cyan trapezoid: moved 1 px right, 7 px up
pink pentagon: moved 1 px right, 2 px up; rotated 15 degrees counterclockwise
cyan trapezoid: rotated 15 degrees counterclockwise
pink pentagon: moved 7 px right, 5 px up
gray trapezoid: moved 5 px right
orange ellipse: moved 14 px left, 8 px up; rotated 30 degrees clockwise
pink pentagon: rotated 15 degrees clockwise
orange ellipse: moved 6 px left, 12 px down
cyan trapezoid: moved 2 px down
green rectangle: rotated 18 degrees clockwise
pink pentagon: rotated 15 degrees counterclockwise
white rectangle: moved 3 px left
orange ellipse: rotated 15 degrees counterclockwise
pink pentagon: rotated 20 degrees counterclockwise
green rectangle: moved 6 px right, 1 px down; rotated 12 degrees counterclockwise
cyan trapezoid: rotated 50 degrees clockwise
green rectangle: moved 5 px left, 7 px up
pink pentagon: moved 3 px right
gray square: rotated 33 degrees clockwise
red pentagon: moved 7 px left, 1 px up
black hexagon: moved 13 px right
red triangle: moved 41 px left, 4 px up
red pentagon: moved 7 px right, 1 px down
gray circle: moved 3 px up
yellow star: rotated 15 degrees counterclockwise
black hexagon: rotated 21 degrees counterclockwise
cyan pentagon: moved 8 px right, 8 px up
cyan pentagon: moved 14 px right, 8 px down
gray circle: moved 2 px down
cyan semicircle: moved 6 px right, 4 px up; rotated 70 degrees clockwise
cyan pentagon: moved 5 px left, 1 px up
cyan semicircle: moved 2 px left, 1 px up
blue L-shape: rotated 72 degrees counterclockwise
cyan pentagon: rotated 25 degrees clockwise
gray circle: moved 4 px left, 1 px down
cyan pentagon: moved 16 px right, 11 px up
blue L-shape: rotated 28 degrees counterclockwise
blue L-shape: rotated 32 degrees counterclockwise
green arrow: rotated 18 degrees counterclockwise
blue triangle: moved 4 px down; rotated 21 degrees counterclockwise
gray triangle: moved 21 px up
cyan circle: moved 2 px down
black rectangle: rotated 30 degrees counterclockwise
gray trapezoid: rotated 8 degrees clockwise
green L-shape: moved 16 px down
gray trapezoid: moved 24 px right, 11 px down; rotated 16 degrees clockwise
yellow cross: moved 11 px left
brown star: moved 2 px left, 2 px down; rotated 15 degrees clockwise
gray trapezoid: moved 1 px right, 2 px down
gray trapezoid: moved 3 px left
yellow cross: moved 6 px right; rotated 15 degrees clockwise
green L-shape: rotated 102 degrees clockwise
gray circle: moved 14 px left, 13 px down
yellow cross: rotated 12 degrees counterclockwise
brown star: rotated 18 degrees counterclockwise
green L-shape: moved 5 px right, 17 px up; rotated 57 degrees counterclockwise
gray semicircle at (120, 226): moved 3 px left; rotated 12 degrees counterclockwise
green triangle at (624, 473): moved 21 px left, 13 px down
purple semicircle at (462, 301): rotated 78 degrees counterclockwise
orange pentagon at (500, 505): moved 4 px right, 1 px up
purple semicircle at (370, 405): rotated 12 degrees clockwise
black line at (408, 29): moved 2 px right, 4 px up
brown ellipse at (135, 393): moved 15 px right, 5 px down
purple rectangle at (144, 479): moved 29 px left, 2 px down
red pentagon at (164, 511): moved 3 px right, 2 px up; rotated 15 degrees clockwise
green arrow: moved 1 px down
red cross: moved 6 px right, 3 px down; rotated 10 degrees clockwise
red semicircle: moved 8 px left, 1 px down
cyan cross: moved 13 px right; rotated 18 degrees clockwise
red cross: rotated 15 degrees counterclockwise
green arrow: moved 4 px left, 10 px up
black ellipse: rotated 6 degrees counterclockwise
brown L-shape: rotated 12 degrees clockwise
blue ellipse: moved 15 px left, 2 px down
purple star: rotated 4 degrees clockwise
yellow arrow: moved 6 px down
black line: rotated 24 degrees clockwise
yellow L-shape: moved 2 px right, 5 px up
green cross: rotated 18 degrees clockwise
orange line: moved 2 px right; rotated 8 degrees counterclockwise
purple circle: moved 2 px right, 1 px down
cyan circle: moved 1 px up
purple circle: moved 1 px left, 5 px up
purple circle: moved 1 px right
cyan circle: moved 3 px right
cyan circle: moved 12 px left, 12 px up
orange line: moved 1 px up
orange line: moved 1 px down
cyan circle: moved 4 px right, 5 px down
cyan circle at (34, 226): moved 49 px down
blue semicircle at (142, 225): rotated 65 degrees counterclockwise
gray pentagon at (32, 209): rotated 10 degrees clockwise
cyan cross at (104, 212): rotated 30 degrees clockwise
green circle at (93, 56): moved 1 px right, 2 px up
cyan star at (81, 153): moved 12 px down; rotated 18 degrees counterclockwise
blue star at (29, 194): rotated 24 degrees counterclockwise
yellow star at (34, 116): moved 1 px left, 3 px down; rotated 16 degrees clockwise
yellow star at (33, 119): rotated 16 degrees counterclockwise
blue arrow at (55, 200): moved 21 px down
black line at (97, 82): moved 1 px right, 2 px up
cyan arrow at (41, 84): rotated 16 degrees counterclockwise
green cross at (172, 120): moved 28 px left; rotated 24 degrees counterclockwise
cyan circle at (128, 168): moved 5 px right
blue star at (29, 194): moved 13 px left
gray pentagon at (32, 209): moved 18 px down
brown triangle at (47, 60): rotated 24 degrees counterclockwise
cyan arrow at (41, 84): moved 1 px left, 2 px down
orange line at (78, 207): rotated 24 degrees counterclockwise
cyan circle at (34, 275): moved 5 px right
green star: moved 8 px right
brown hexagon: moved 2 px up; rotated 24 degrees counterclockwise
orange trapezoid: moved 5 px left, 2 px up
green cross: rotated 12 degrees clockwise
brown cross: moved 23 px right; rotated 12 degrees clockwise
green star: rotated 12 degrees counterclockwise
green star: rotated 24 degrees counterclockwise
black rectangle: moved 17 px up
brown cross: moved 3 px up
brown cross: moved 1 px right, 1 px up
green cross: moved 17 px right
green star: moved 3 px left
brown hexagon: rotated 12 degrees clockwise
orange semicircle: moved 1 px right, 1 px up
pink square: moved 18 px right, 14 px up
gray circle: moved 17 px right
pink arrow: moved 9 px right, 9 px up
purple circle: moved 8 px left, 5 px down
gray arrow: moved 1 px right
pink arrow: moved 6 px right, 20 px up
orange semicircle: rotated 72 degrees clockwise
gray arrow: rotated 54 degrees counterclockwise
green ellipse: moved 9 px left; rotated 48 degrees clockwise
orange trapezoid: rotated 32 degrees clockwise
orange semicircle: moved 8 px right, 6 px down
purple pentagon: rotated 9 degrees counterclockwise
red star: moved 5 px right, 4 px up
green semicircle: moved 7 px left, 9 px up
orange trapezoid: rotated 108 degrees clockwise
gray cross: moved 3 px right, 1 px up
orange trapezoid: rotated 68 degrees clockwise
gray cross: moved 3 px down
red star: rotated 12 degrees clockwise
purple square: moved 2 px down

| INSTRUCTIONS FOR THE TASK |
Copy out every item above verbatim, keeping each line unchanged.

| THE RESULT |
cyan trapezoid: moved 1 px right, 7 px up
pink pentagon: moved 1 px right, 2 px up; rotated 15 degrees counterclockwise
cyan trapezoid: rotated 15 degrees counterclockwise
pink pentagon: moved 7 px right, 5 px up
gray trapezoid: moved 5 px right
orange ellipse: moved 14 px left, 8 px up; rotated 30 degrees clockwise
pink pentagon: rotated 15 degrees clockwise
orange ellipse: moved 6 px left, 12 px down
cyan trapezoid: moved 2 px down
green rectangle: rotated 18 degrees clockwise
pink pentagon: rotated 15 degrees counterclockwise
white rectangle: moved 3 px left
orange ellipse: rotated 15 degrees counterclockwise
pink pentagon: rotated 20 degrees counterclockwise
green rectangle: moved 6 px right, 1 px down; rotated 12 degrees counterclockwise
cyan trapezoid: rotated 50 degrees clockwise
green rectangle: moved 5 px left, 7 px up
pink pentagon: moved 3 px right
gray square: rotated 33 degrees clockwise
red pentagon: moved 7 px left, 1 px up
black hexagon: moved 13 px right
red triangle: moved 41 px left, 4 px up
red pentagon: moved 7 px right, 1 px down
gray circle: moved 3 px up
yellow star: rotated 15 degrees counterclockwise
black hexagon: rotated 21 degrees counterclockwise
cyan pentagon: moved 8 px right, 8 px up
cyan pentagon: moved 14 px right, 8 px down
gray circle: moved 2 px down
cyan semicircle: moved 6 px right, 4 px up; rotated 70 degrees clockwise
cyan pentagon: moved 5 px left, 1 px up
cyan semicircle: moved 2 px left, 1 px up
blue L-shape: rotated 72 degrees counterclockwise
cyan pentagon: rotated 25 degrees clockwise
gray circle: moved 4 px left, 1 px down
cyan pentagon: moved 16 px right, 11 px up
blue L-shape: rotated 28 degrees counterclockwise
blue L-shape: rotated 32 degrees counterclockwise
green arrow: rotated 18 degrees counterclockwise
blue triangle: moved 4 px down; rotated 21 degrees counterclockwise
gray triangle: moved 21 px up
cyan circle: moved 2 px down
black rectangle: rotated 30 degrees counterclockwise
gray trapezoid: rotated 8 degrees clockwise
green L-shape: moved 16 px down
gray trapezoid: moved 24 px right, 11 px down; rotated 16 degrees clockwise
yellow cross: moved 11 px left
brown star: moved 2 px left, 2 px down; rotated 15 degrees clockwise
gray trapezoid: moved 1 px right, 2 px down
gray trapezoid: moved 3 px left
yellow cross: moved 6 px right; rotated 15 degrees clockwise
green L-shape: rotated 102 degrees clockwise
gray circle: moved 14 px left, 13 px down
yellow cross: rotated 12 degrees counterclockwise
brown star: rotated 18 degrees counterclockwise
green L-shape: moved 5 px right, 17 px up; rotated 57 degrees counterclockwise
gray semicircle at (120, 226): moved 3 px left; rotated 12 degrees counterclockwise
green triangle at (624, 473): moved 21 px left, 13 px down
purple semicircle at (462, 301): rotated 78 degrees counterclockwise
orange pentagon at (500, 505): moved 4 px right, 1 px up
purple semicircle at (370, 405): rotated 12 degrees clockwise
black line at (408, 29): moved 2 px right, 4 px up
brown ellipse at (135, 393): moved 15 px right, 5 px down
purple rectangle at (144, 479): moved 29 px left, 2 px down
red pentagon at (164, 511): moved 3 px right, 2 px up; rotated 15 degrees clockwise
green arrow: moved 1 px down
red cross: moved 6 px right, 3 px down; rotated 10 degrees clockwise
red semicircle: moved 8 px left, 1 px down
cyan cross: moved 13 px right; rotated 18 degrees clockwise
red cross: rotated 15 degrees counterclockwise
green arrow: moved 4 px left, 10 px up
black ellipse: rotated 6 degrees counterclockwise
brown L-shape: rotated 12 degrees clockwise
blue ellipse: moved 15 px left, 2 px down
purple star: rotated 4 degrees clockwise
yellow arrow: moved 6 px down
black line: rotated 24 degrees clockwise
yellow L-shape: moved 2 px right, 5 px up
green cross: rotated 18 degrees clockwise
orange line: moved 2 px right; rotated 8 degrees counterclockwise
purple circle: moved 2 px right, 1 px down
cyan circle: moved 1 px up
purple circle: moved 1 px left, 5 px up
purple circle: moved 1 px right
cyan circle: moved 3 px right
cyan circle: moved 12 px left, 12 px up
orange line: moved 1 px up
orange line: moved 1 px down
cyan circle: moved 4 px right, 5 px down
cyan circle at (34, 226): moved 49 px down
blue semicircle at (142, 225): rotated 65 degrees counterclockwise
gray pentagon at (32, 209): rotated 10 degrees clockwise
cyan cross at (104, 212): rotated 30 degrees clockwise
green circle at (93, 56): moved 1 px right, 2 px up
cyan star at (81, 153): moved 12 px down; rotated 18 degrees counterclockwise
blue star at (29, 194): rotated 24 degrees counterclockwise
yellow star at (34, 116): moved 1 px left, 3 px down; rotated 16 degrees clockwise
yellow star at (33, 119): rotated 16 degrees counterclockwise
blue arrow at (55, 200): moved 21 px down
black line at (97, 82): moved 1 px right, 2 px up
cyan arrow at (41, 84): rotated 16 degrees counterclockwise
green cross at (172, 120): moved 28 px left; rotated 24 degrees counterclockwise
cyan circle at (128, 168): moved 5 px right
blue star at (29, 194): moved 13 px left
gray pentagon at (32, 209): moved 18 px down
brown triangle at (47, 60): rotated 24 degrees counterclockwise
cyan arrow at (41, 84): moved 1 px left, 2 px down
orange line at (78, 207): rotated 24 degrees counterclockwise
cyan circle at (34, 275): moved 5 px right
green star: moved 8 px right
brown hexagon: moved 2 px up; rotated 24 degrees counterclockwise
orange trapezoid: moved 5 px left, 2 px up
green cross: rotated 12 degrees clockwise
brown cross: moved 23 px right; rotated 12 degrees clockwise
green star: rotated 12 degrees counterclockwise
green star: rotated 24 degrees counterclockwise
black rectangle: moved 17 px up
brown cross: moved 3 px up
brown cross: moved 1 px right, 1 px up
green cross: moved 17 px right
green star: moved 3 px left
brown hexagon: rotated 12 degrees clockwise
orange semicircle: moved 1 px right, 1 px up
pink square: moved 18 px right, 14 px up
gray circle: moved 17 px right
pink arrow: moved 9 px right, 9 px up
purple circle: moved 8 px left, 5 px down
gray arrow: moved 1 px right
pink arrow: moved 6 px right, 20 px up
orange semicircle: rotated 72 degrees clockwise
gray arrow: rotated 54 degrees counterclockwise
green ellipse: moved 9 px left; rotated 48 degrees clockwise
orange trapezoid: rotated 32 degrees clockwise
orange semicircle: moved 8 px right, 6 px down
purple pentagon: rotated 9 degrees counterclockwise
red star: moved 5 px right, 4 px up
green semicircle: moved 7 px left, 9 px up
orange trapezoid: rotated 108 degrees clockwise
gray cross: moved 3 px right, 1 px up
orange trapezoid: rotated 68 degrees clockwise
gray cross: moved 3 px down
red star: rotated 12 degrees clockwise
purple square: moved 2 px down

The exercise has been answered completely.